[PROBLEM STATEMENT] What the answer must contain is every line of the records, exactly, with no pictures.

[PROVIDED ENTRIES]
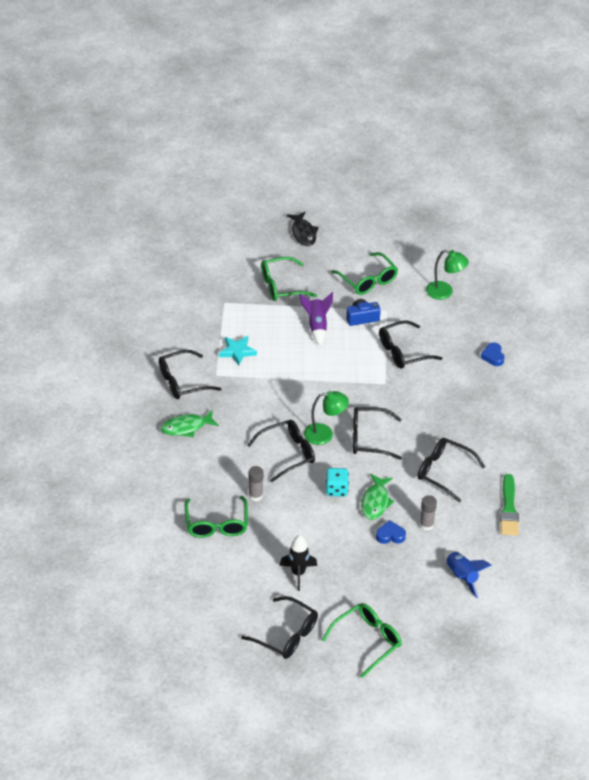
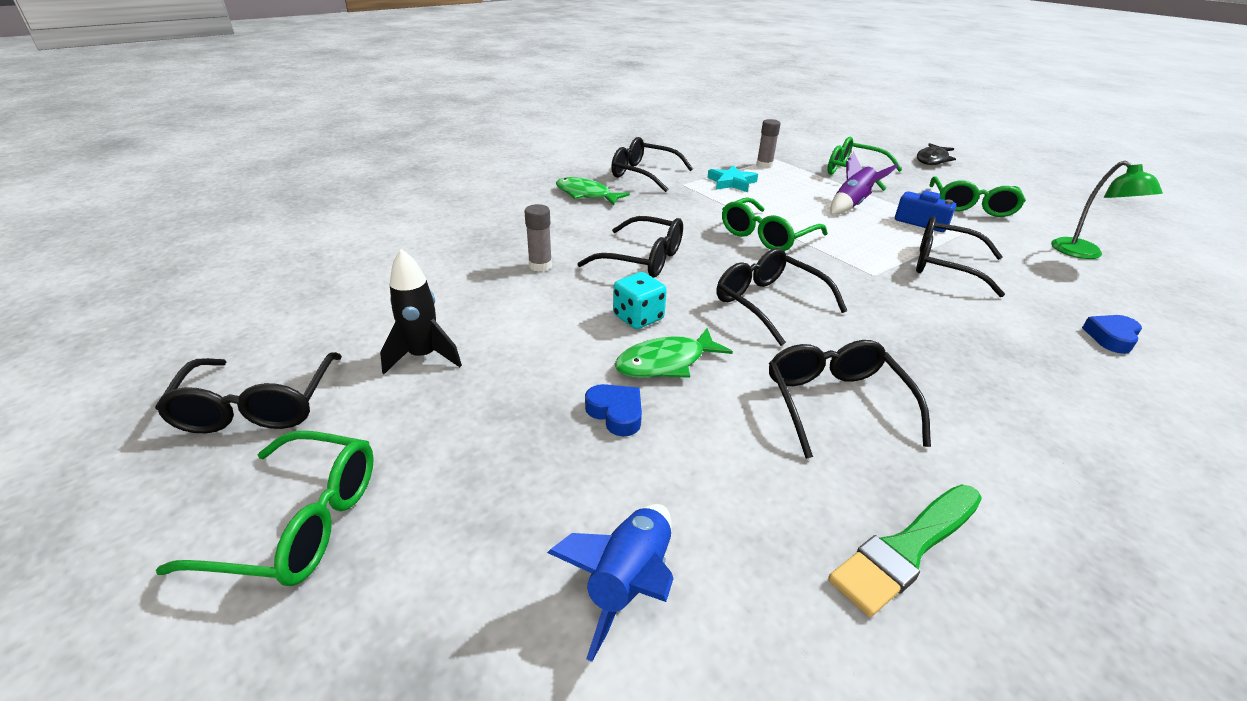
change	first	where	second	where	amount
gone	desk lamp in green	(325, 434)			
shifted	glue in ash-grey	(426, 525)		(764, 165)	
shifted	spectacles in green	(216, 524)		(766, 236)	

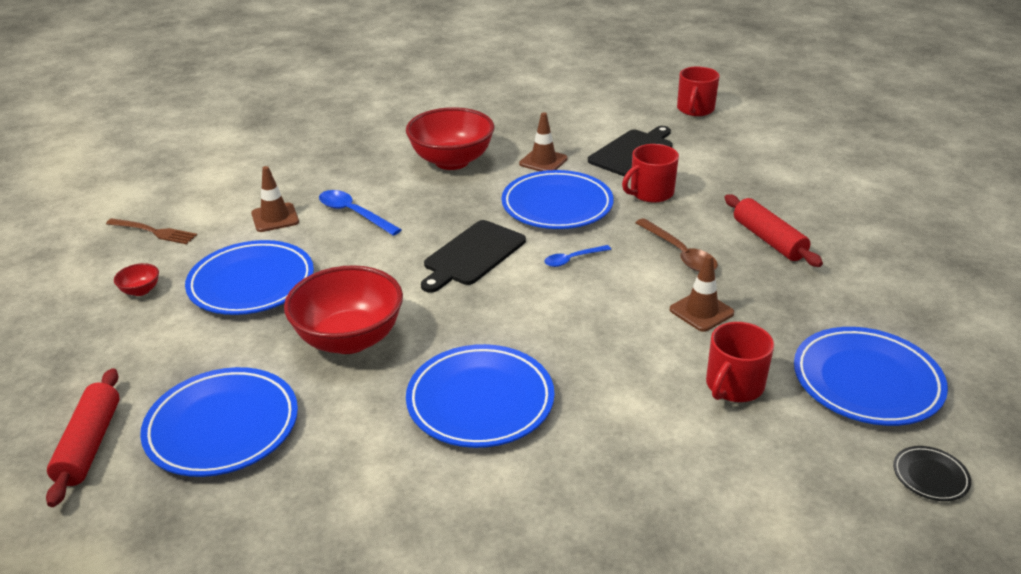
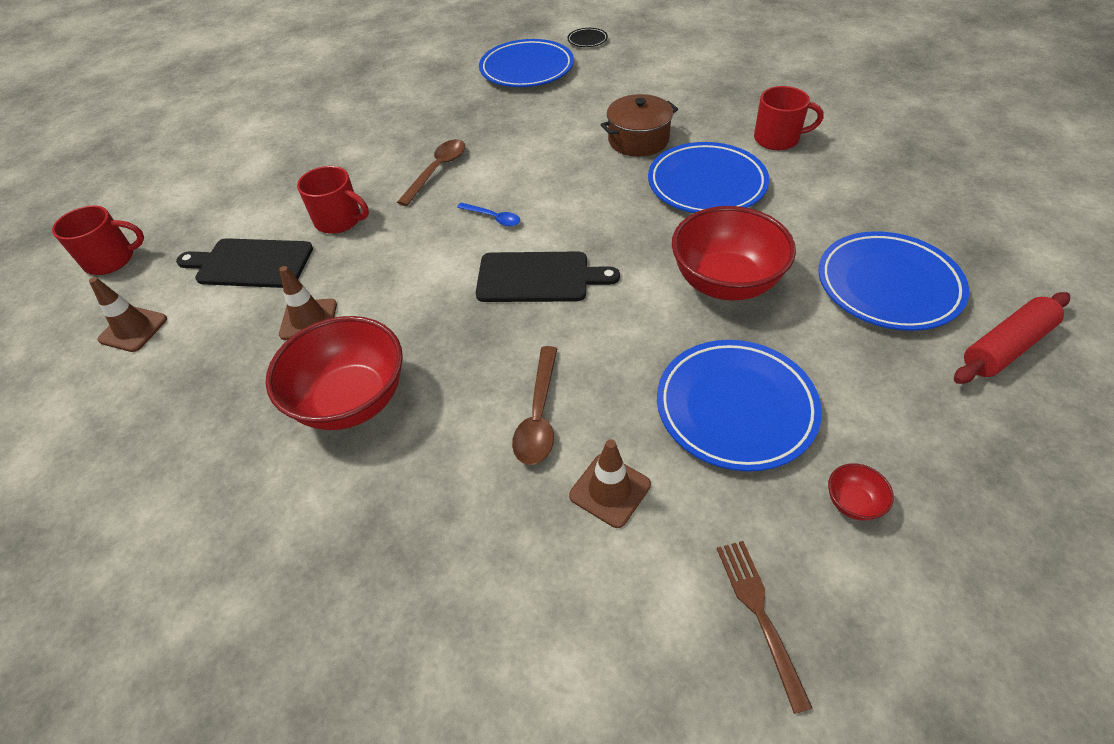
change	first	where	second	where	amount
gone	flat dish in cobalt	(557, 205)			
repainted	tablespoon in cobalt	(354, 214)	tablespoon in brown	(539, 415)	
gone	dough roller in crimson	(769, 240)			
shifted	safety cone in brown	(701, 311)		(133, 329)	
shifted	coffee mug in crimson	(733, 385)		(777, 139)	
new			pot in brown	(638, 140)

[REPLY TO THE EXERCISE]
change	first	where	second	where	amount
gone	desk lamp in green	(325, 434)			
shifted	glue in ash-grey	(426, 525)		(764, 165)	
shifted	spectacles in green	(216, 524)		(766, 236)	

change	first	where	second	where	amount
gone	flat dish in cobalt	(557, 205)			
repainted	tablespoon in cobalt	(354, 214)	tablespoon in brown	(539, 415)	
gone	dough roller in crimson	(769, 240)			
shifted	safety cone in brown	(701, 311)		(133, 329)	
shifted	coffee mug in crimson	(733, 385)		(777, 139)	
new			pot in brown	(638, 140)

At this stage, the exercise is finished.